[Opening Exercise data section]
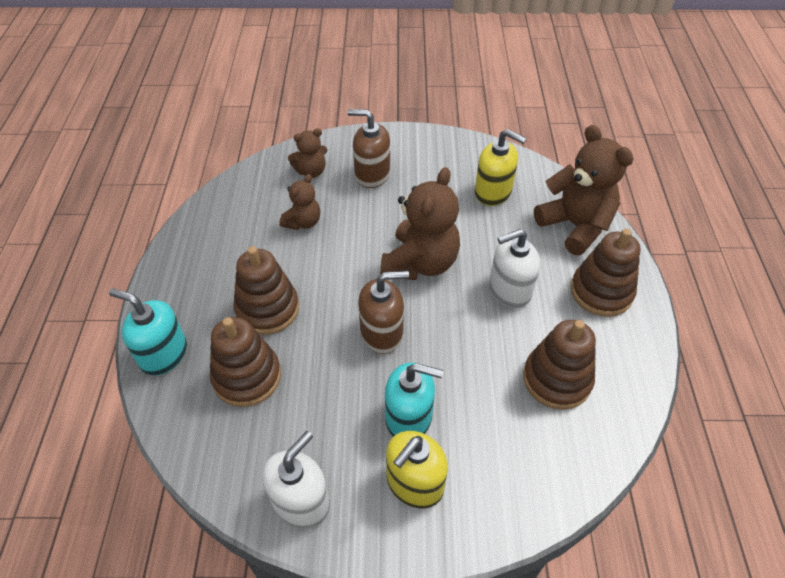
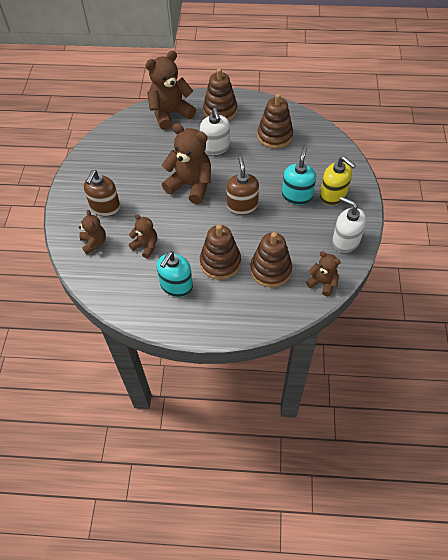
camera: 85 degrees left, 5 degrees up
(163, 354) = (252, 317): turquoise soap dispenser -> turquoise soap dispenser (176, 285)
(212, 456) = (322, 283): none -> brown teddy bear
(493, 192) = (135, 146): yellow soap dispenser -> none

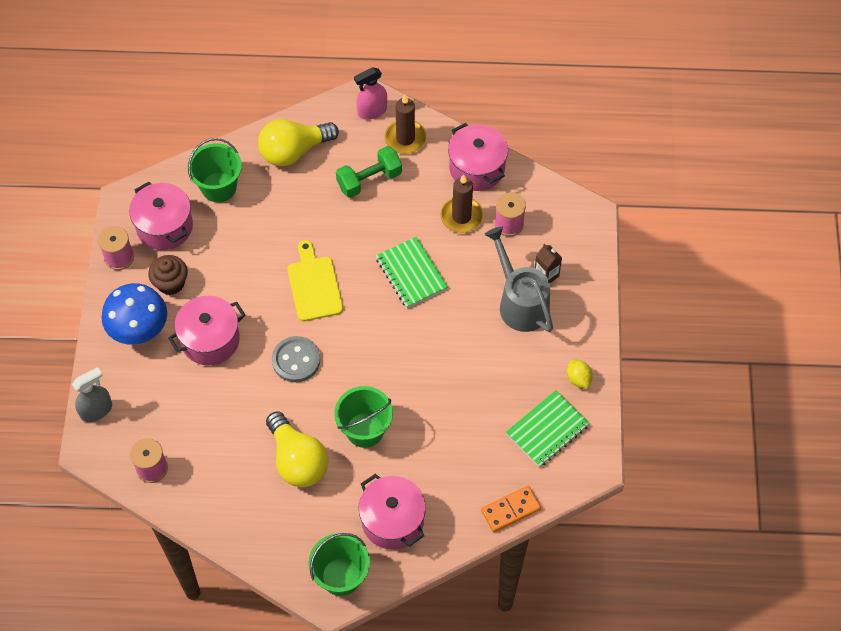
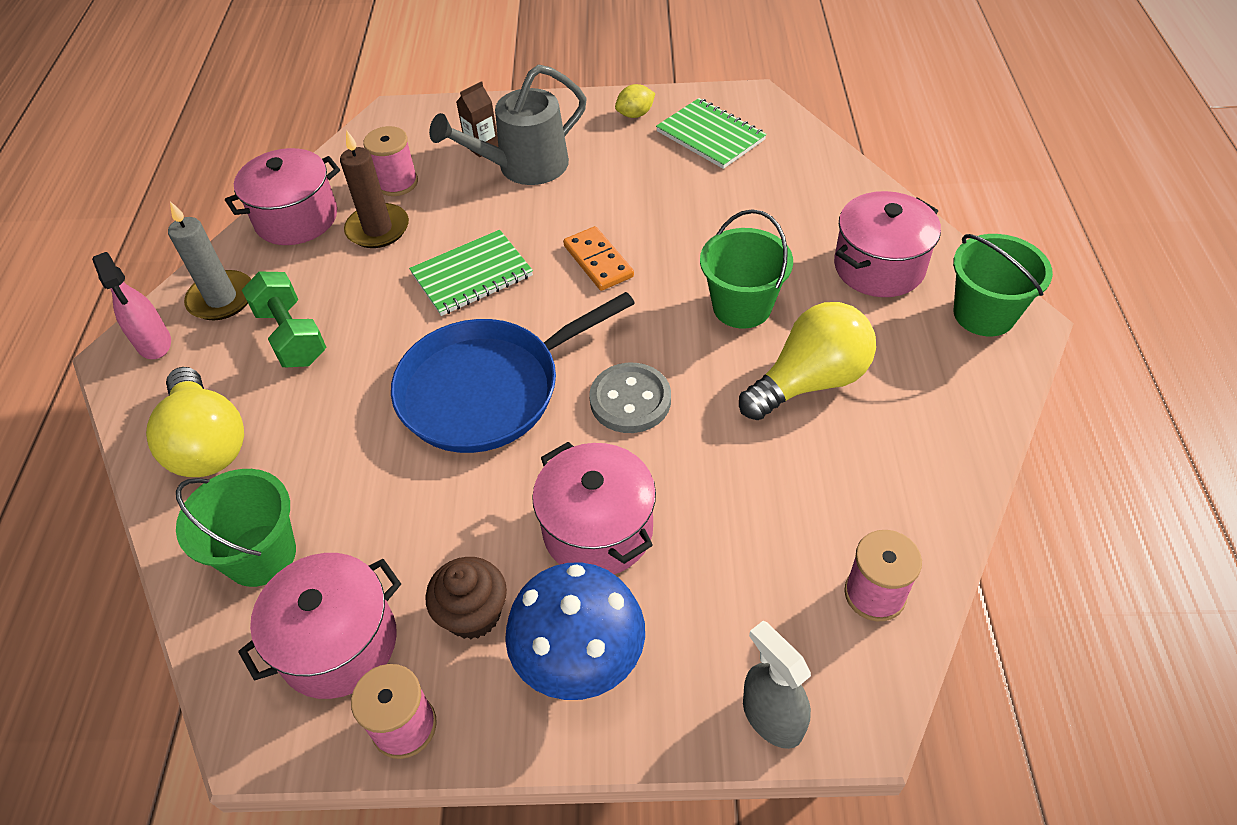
camera: 90 degrees left, 10 degrees down
(314, 285) = (487, 389): yellow cutting board -> blue pan
(405, 138) = (221, 299): brown candle -> grey candle
(510, 510) = (830, 160): orange domino -> orange domino (598, 261)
[Closing Exercise data section]
Copy out exactly the material that runs from the line with "(163, 354) = (252, 317): turquoise" to the line with "(314, 285) = (487, 389): yellow", ends included, and leave the pictures behind.

= Answer space =
(163, 354) = (252, 317): turquoise soap dispenser -> turquoise soap dispenser (176, 285)
(212, 456) = (322, 283): none -> brown teddy bear
(493, 192) = (135, 146): yellow soap dispenser -> none

camera: 90 degrees left, 10 degrees down
(314, 285) = (487, 389): yellow cutting board -> blue pan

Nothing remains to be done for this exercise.